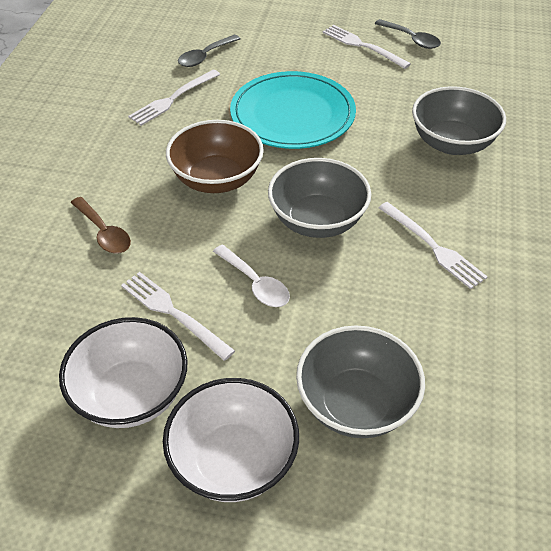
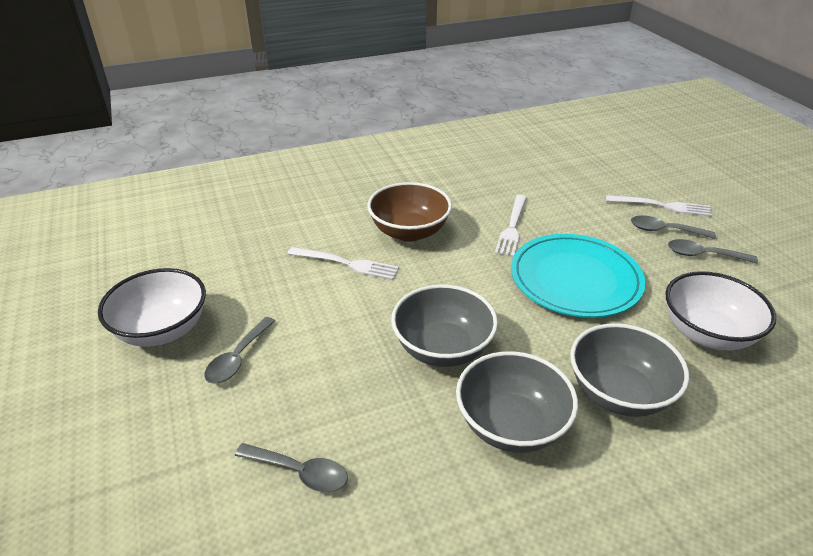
brown spoon: 1 -> 0
grey spoon: 2 -> 4
white fork: 4 -> 3
white spoon: 1 -> 0

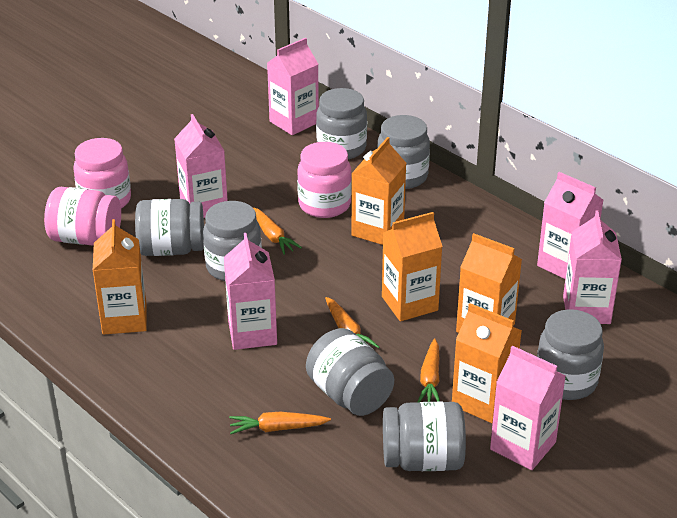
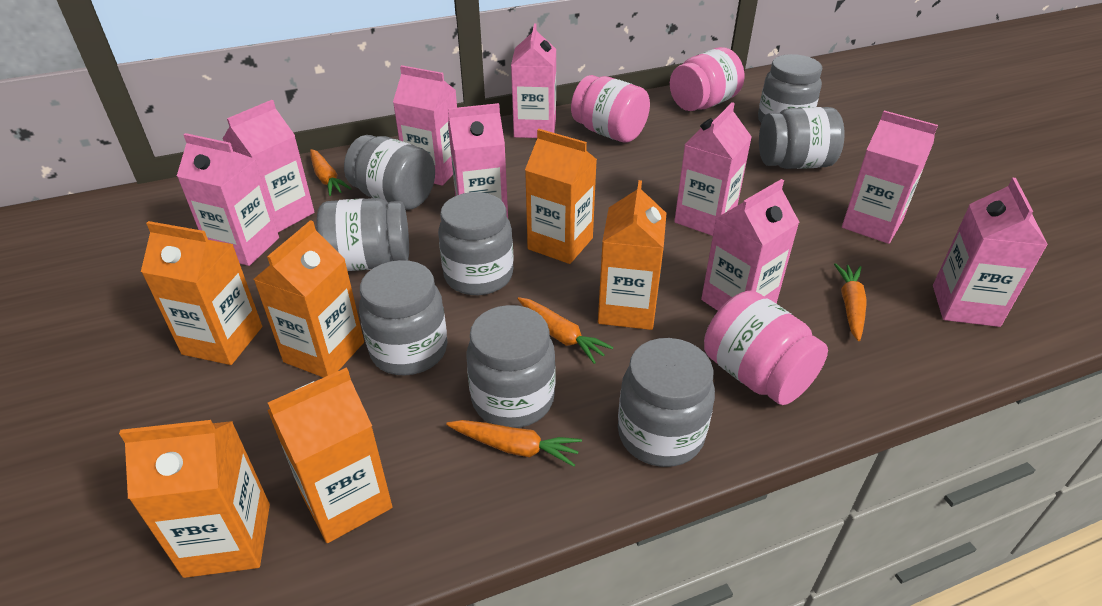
grey jar: 7 -> 8
orange carton: 5 -> 6
pink carton: 6 -> 9

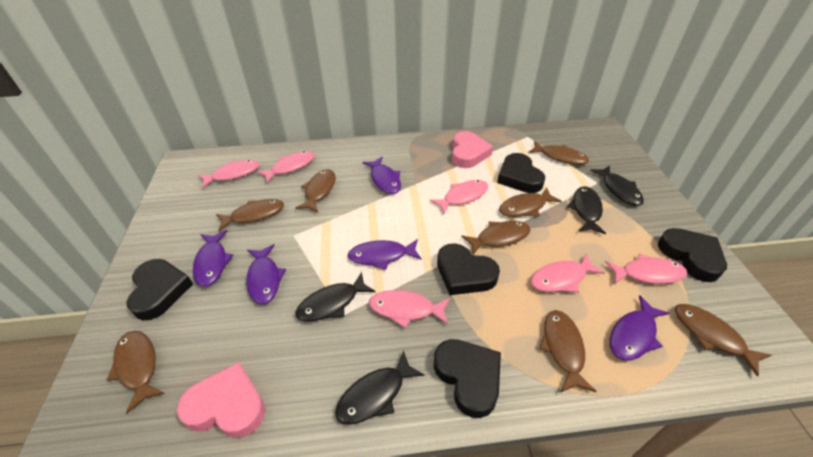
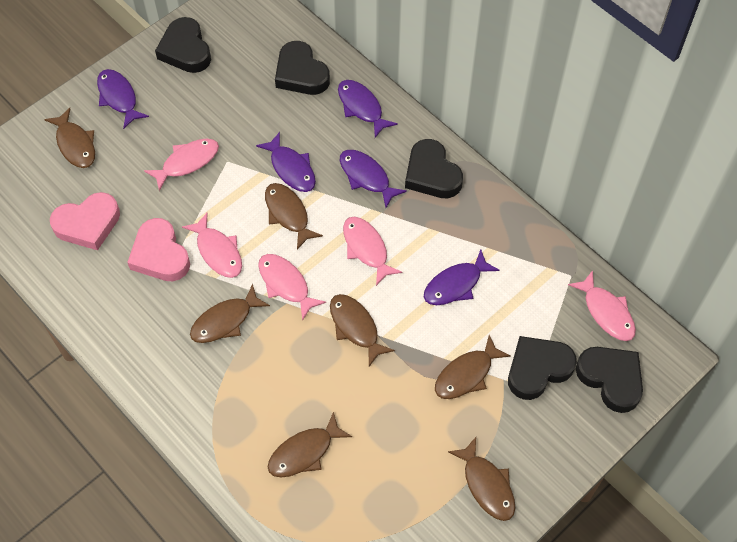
black fish: 4 -> 0
brown fish: 8 -> 7
pink fish: 6 -> 5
=-=-=
* Work to complete:
Word for word, set down every line of the records above, and leave the pictures out.

* Output for this exercise:
brown spoon: 1 -> 0
grey spoon: 2 -> 4
white fork: 4 -> 3
white spoon: 1 -> 0

grey jar: 7 -> 8
orange carton: 5 -> 6
pink carton: 6 -> 9

black fish: 4 -> 0
brown fish: 8 -> 7
pink fish: 6 -> 5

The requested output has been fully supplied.